TASK
Rewrite the records below, swapping every "light beige jacket" for "tan jacket" and changing nothing else. Leave the pictures out.

┌──

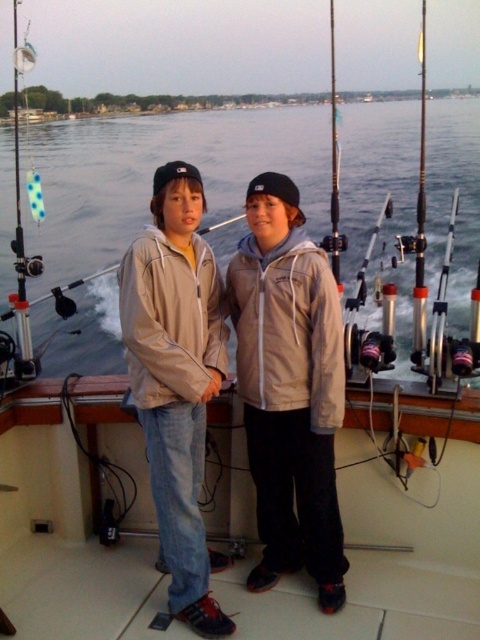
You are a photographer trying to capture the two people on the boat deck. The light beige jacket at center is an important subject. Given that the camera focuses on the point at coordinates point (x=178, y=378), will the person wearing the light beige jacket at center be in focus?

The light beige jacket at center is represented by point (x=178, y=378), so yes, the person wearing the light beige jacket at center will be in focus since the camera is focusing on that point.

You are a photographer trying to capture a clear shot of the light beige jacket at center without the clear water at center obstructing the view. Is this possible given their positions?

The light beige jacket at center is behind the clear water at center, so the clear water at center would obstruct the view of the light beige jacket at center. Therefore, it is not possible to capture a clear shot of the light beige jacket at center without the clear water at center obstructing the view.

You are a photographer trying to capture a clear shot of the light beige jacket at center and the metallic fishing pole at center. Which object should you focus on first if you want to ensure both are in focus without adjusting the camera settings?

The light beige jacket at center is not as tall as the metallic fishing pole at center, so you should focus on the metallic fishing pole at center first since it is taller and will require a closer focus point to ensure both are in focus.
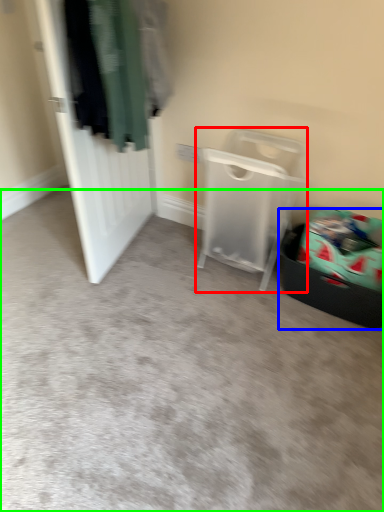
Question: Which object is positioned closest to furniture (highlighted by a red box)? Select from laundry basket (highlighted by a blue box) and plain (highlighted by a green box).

└──

RESPONSE TO THE EXERCISE
You are a photographer trying to capture the two people on the boat deck. The tan jacket at center is an important subject. Given that the camera focuses on the point at coordinates point (x=178, y=378), will the person wearing the tan jacket at center be in focus?

The tan jacket at center is represented by point (x=178, y=378), so yes, the person wearing the tan jacket at center will be in focus since the camera is focusing on that point.

You are a photographer trying to capture a clear shot of the tan jacket at center without the clear water at center obstructing the view. Is this possible given their positions?

The tan jacket at center is behind the clear water at center, so the clear water at center would obstruct the view of the tan jacket at center. Therefore, it is not possible to capture a clear shot of the tan jacket at center without the clear water at center obstructing the view.

You are a photographer trying to capture a clear shot of the tan jacket at center and the metallic fishing pole at center. Which object should you focus on first if you want to ensure both are in focus without adjusting the camera settings?

The tan jacket at center is not as tall as the metallic fishing pole at center, so you should focus on the metallic fishing pole at center first since it is taller and will require a closer focus point to ensure both are in focus.
Question: Which object is positioned closest to furniture (highlighted by a red box)? Select from laundry basket (highlighted by a blue box) and plain (highlighted by a green box).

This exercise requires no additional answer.